WHAT TO WORK ON
Every entry in the data is to be written out exactly; no picture belongs in the copy.

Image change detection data
^^^^^^^^^^^^^^^^

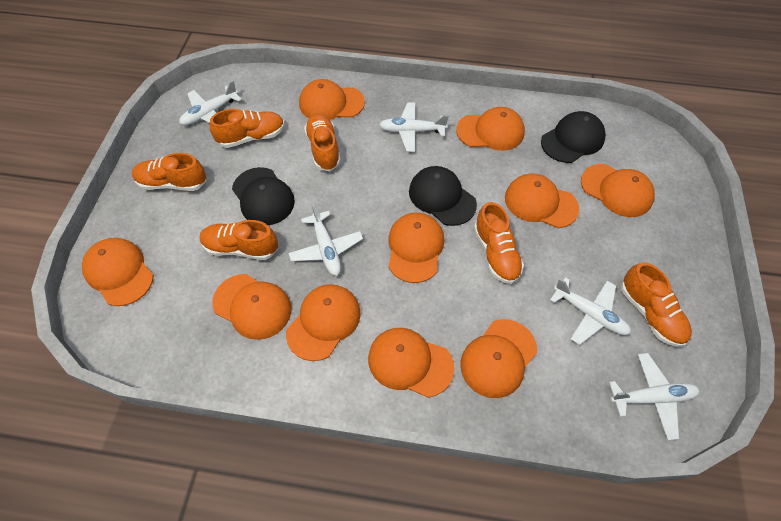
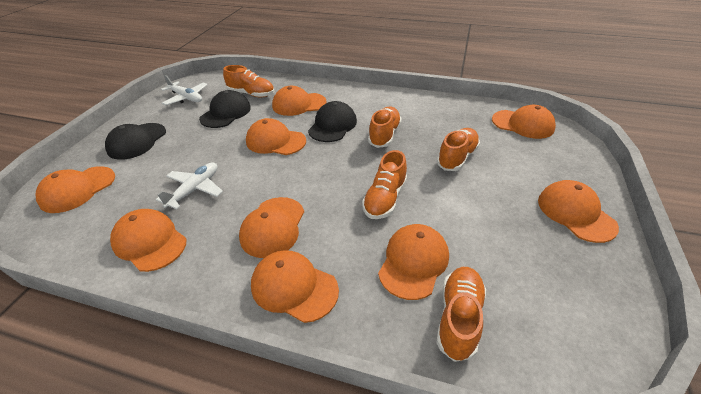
orange cap: 10 -> 9
orange shoe: 6 -> 5
white plane: 5 -> 2

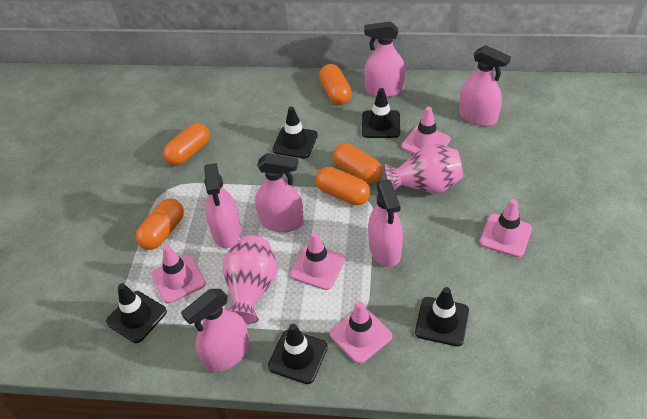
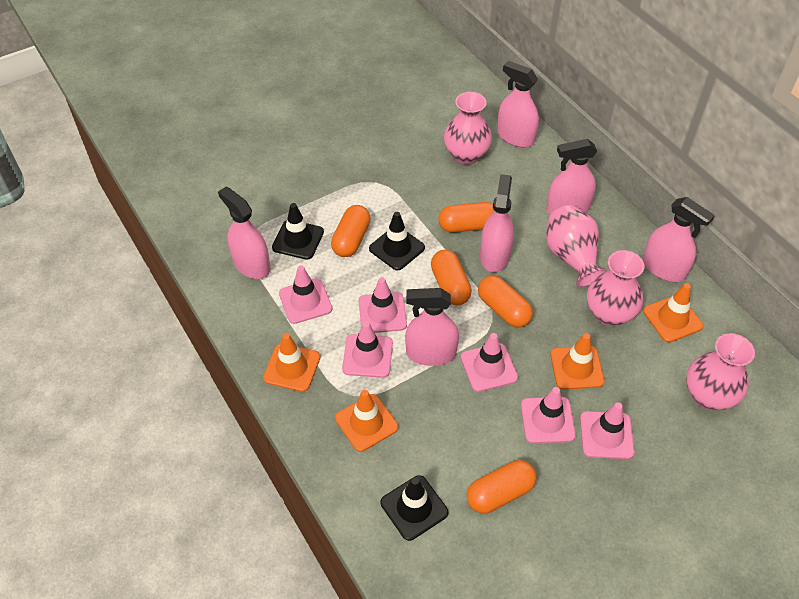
black traffic cone: 5 -> 3
orange traffic cone: 0 -> 4
pink traffic cone: 5 -> 6
pink vase: 2 -> 4

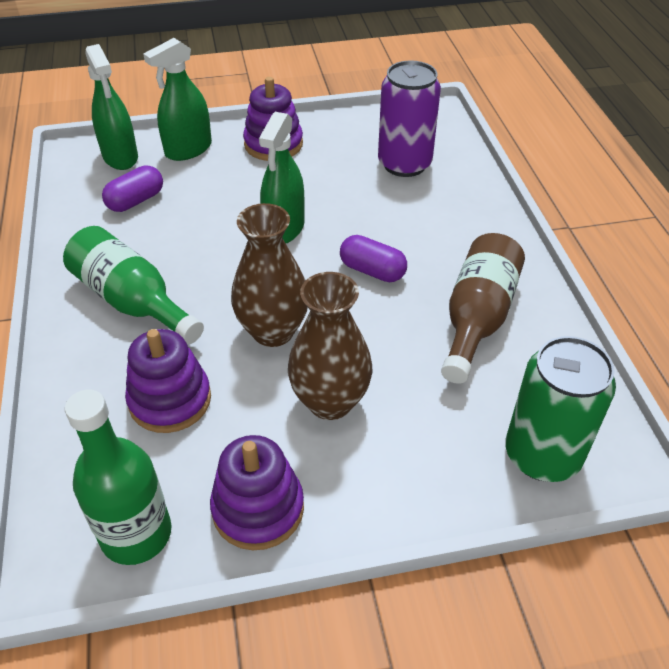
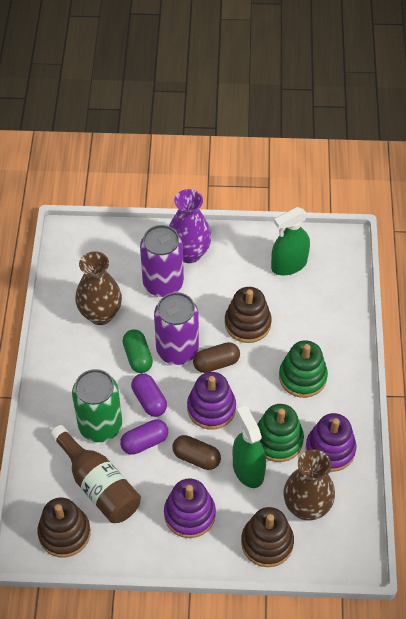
brown capsule: 0 -> 2
brown stacking toy: 0 -> 3
green bottle: 2 -> 0
green capsule: 0 -> 1
green spray bottle: 3 -> 2
green stacking toy: 0 -> 2
purple can: 1 -> 2
purple vase: 0 -> 1

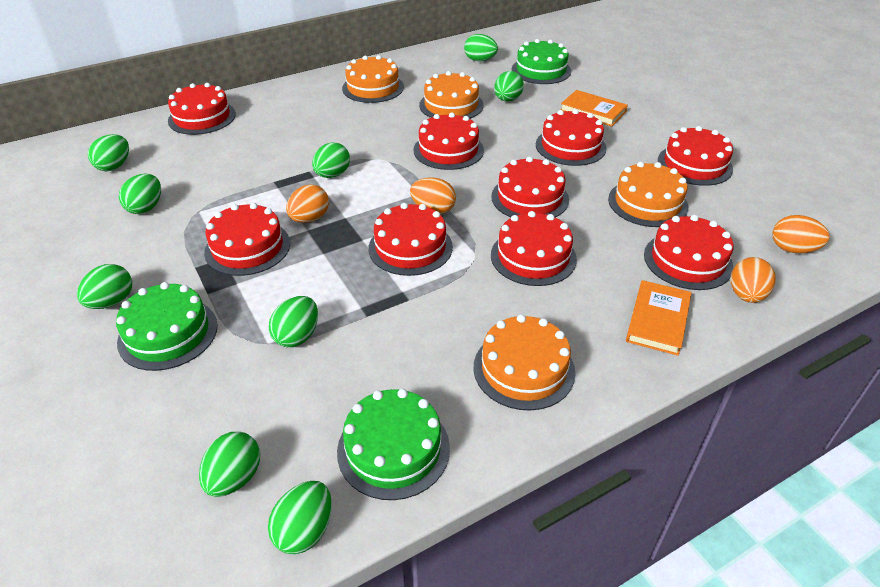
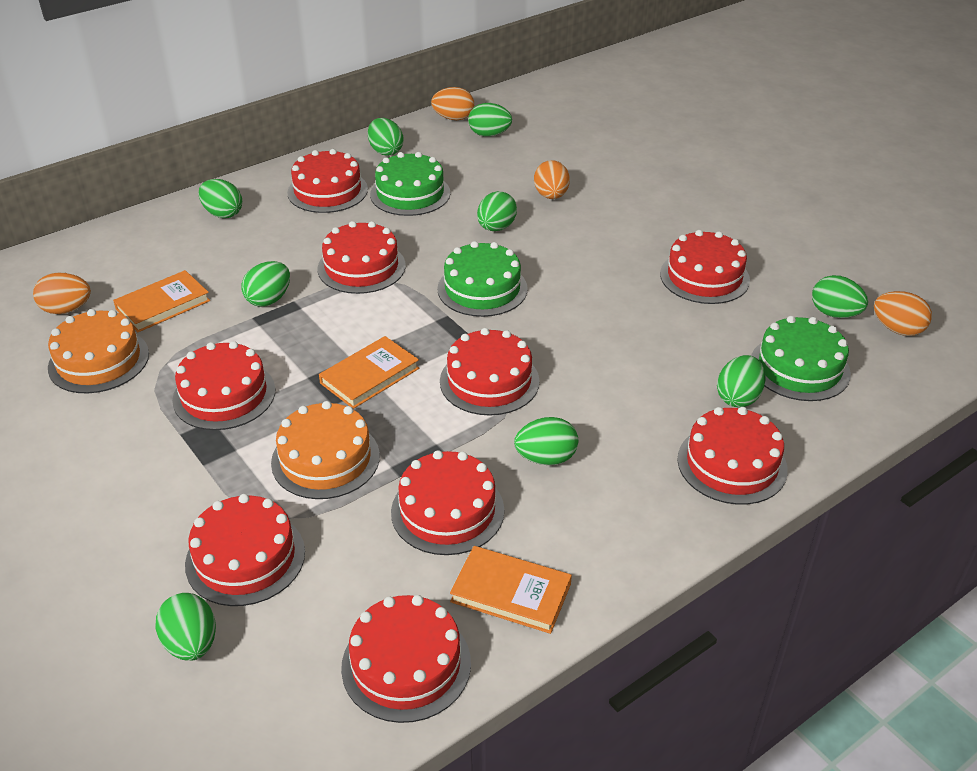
orange book: 2 -> 3
orange cake: 4 -> 2

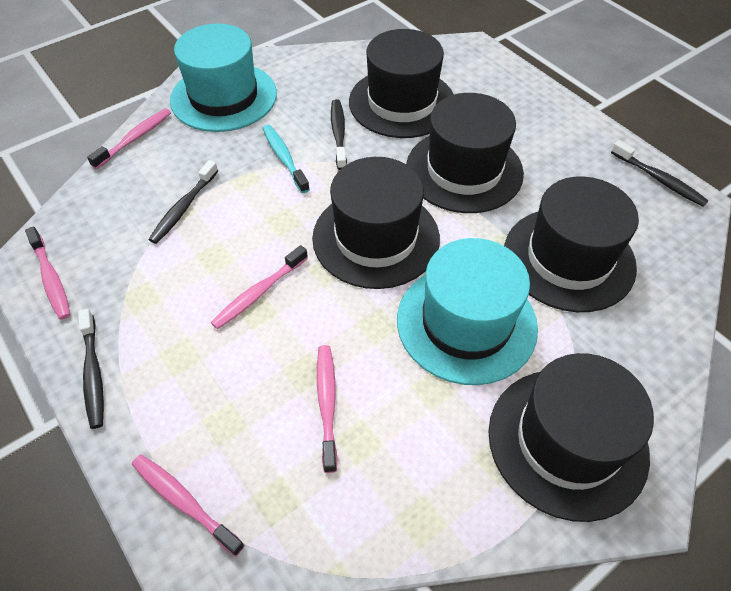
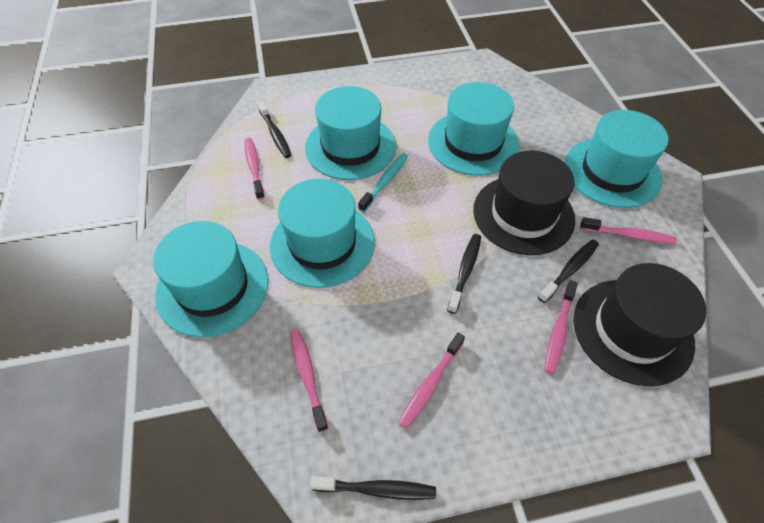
black hat: 5 -> 2
turquoise hat: 2 -> 5

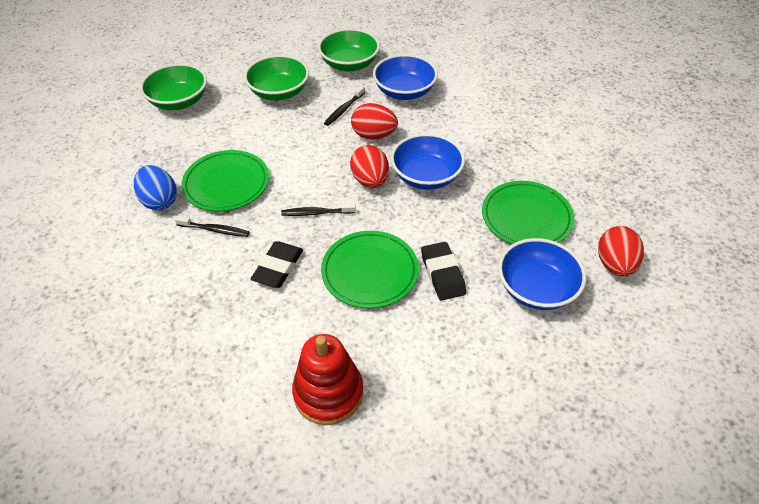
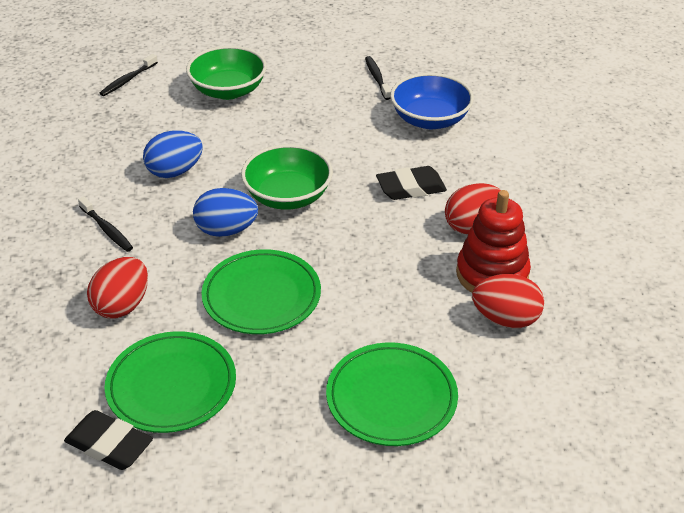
blue bowl: 3 -> 1
blue egg: 1 -> 2
green bowl: 3 -> 2

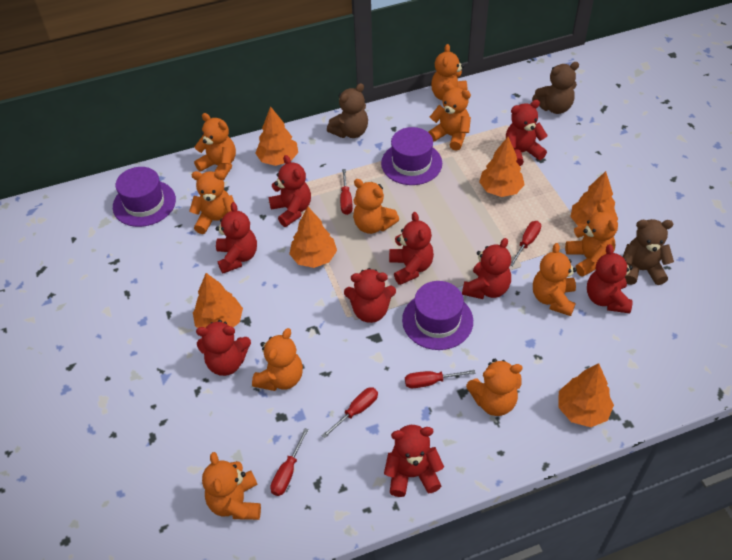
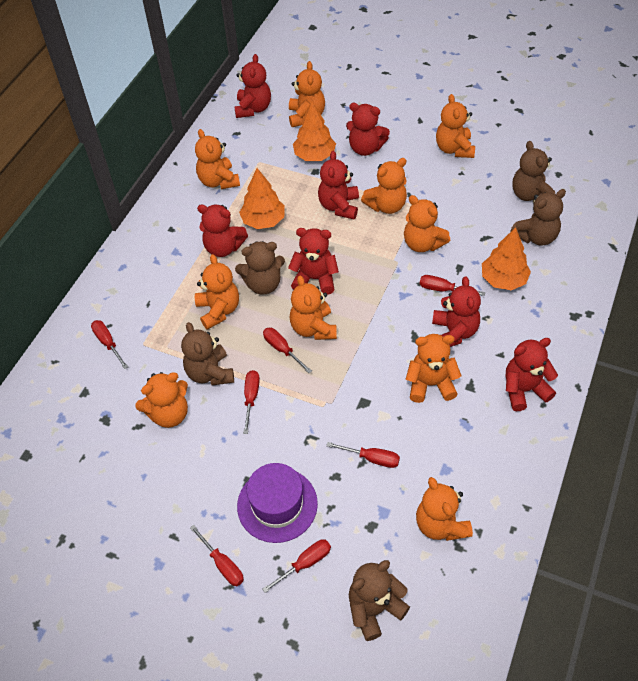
brown teddy bear: 3 -> 5
orange tree: 6 -> 3
purple hat: 3 -> 1
red screwdriver: 5 -> 7
red teddy bear: 9 -> 7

^^^^^^^^^^^^^^^^

TASK RESULT
orange cap: 10 -> 9
orange shoe: 6 -> 5
white plane: 5 -> 2

black traffic cone: 5 -> 3
orange traffic cone: 0 -> 4
pink traffic cone: 5 -> 6
pink vase: 2 -> 4

brown capsule: 0 -> 2
brown stacking toy: 0 -> 3
green bottle: 2 -> 0
green capsule: 0 -> 1
green spray bottle: 3 -> 2
green stacking toy: 0 -> 2
purple can: 1 -> 2
purple vase: 0 -> 1

orange book: 2 -> 3
orange cake: 4 -> 2

black hat: 5 -> 2
turquoise hat: 2 -> 5

blue bowl: 3 -> 1
blue egg: 1 -> 2
green bowl: 3 -> 2

brown teddy bear: 3 -> 5
orange tree: 6 -> 3
purple hat: 3 -> 1
red screwdriver: 5 -> 7
red teddy bear: 9 -> 7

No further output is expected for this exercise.